EXERCISE DATA —

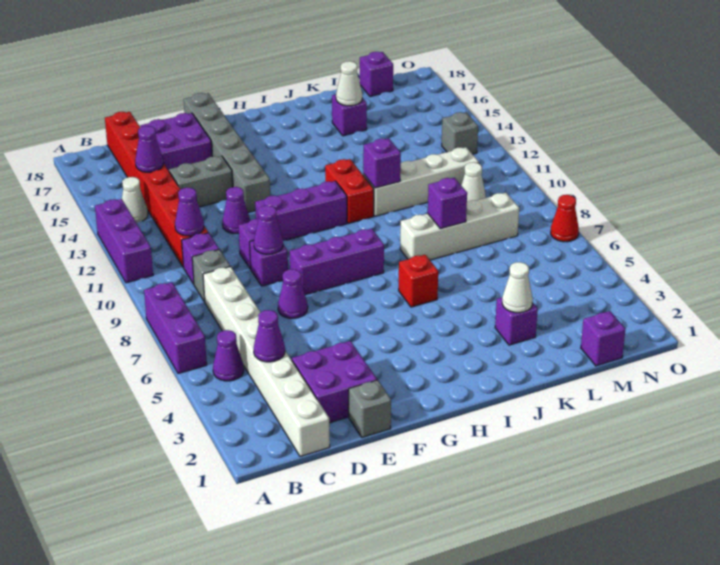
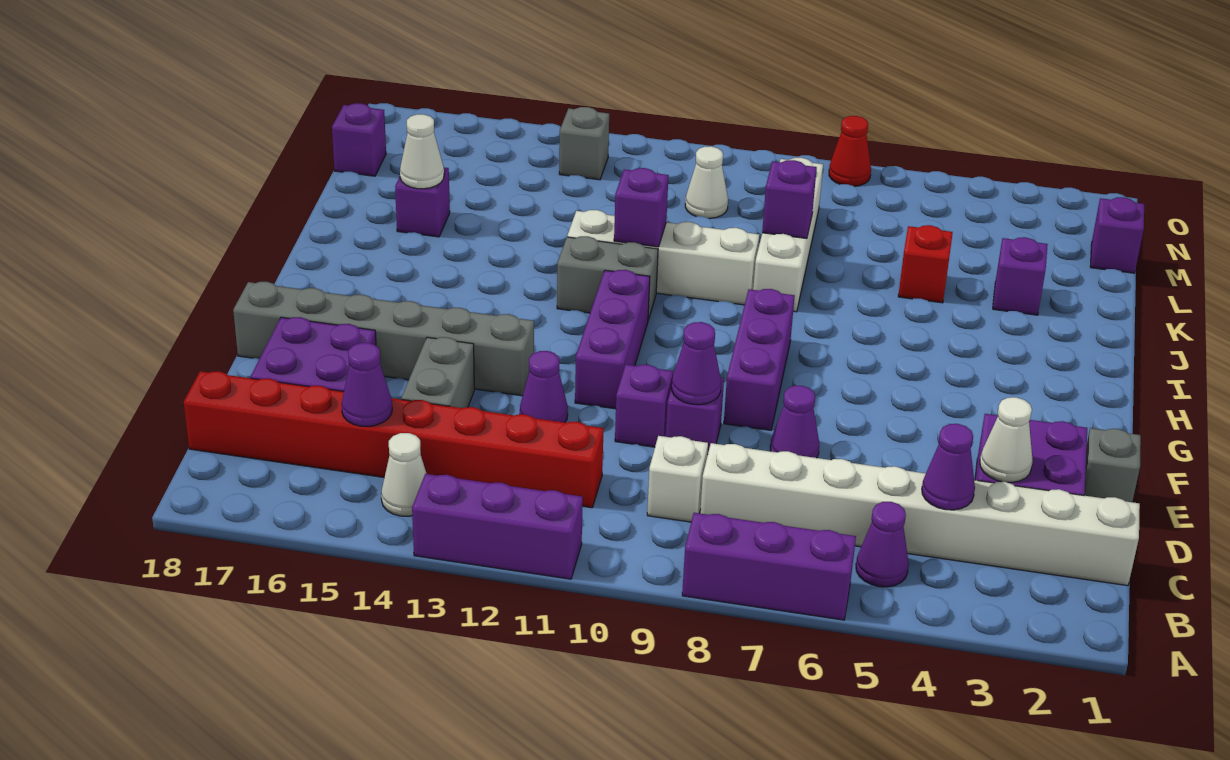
grey brick C9 level 1 -> white brick C9 level 1
purple brick C10 level 1 -> none
purple cone C11 level 2 -> none
red brick I6 level 1 -> red brick K5 level 1
red brick I11:I12 level 1 -> grey brick I11:I12 level 1
white brick J11:M11 level 1 -> white brick J9:J12 level 1
white cone K3 level 2 -> white cone D3 level 2

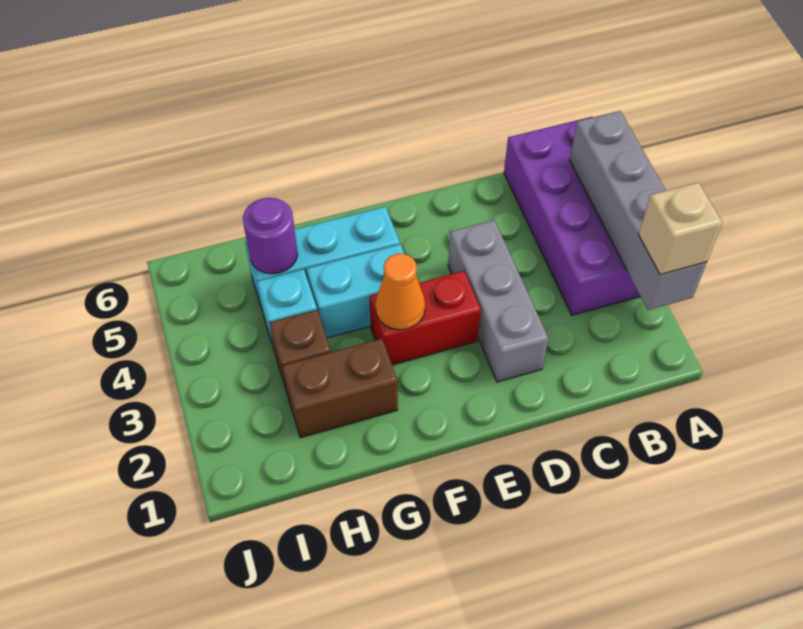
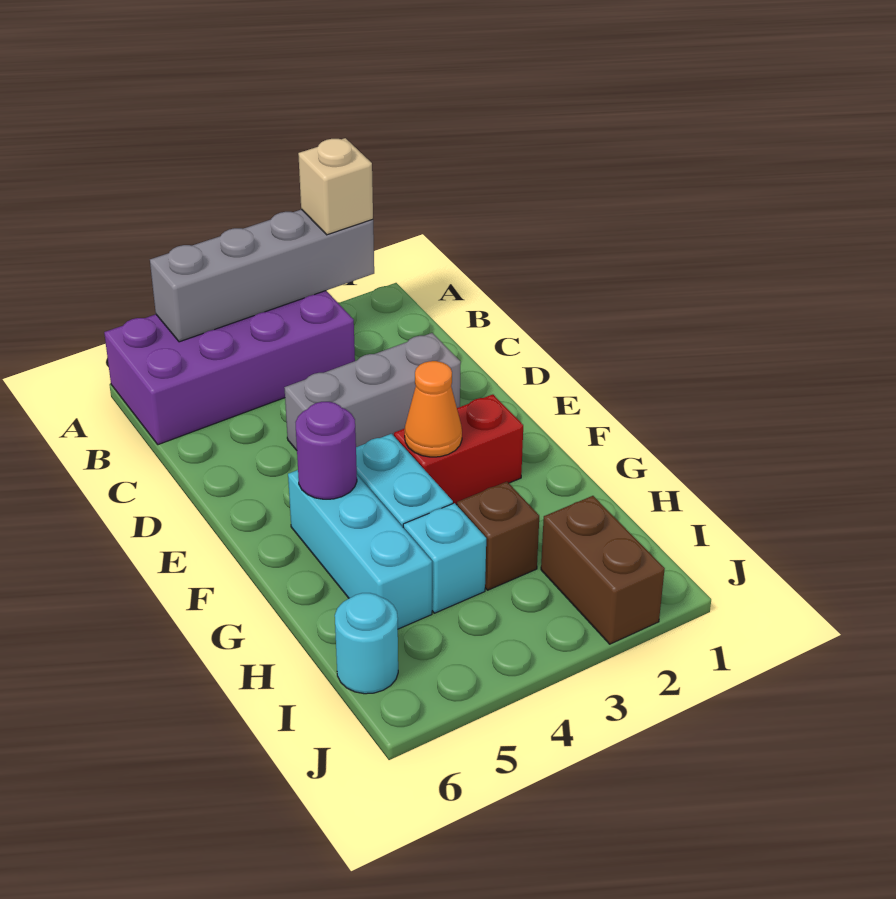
red brick E3:F3 level 1 -> red brick F2:F3 level 1
brown brick G2:H2 level 1 -> brown brick I2:J2 level 1
purple round brick H5 level 2 -> purple round brick F5 level 2
none -> cyan round brick I6 level 1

WHAT NEEDS TO BE DONE — Search the data above for the word "cone". Copy each line it is in.

OUTPUT FOR THIS EXERCISE —
purple cone C11 level 2 -> none
white cone K3 level 2 -> white cone D3 level 2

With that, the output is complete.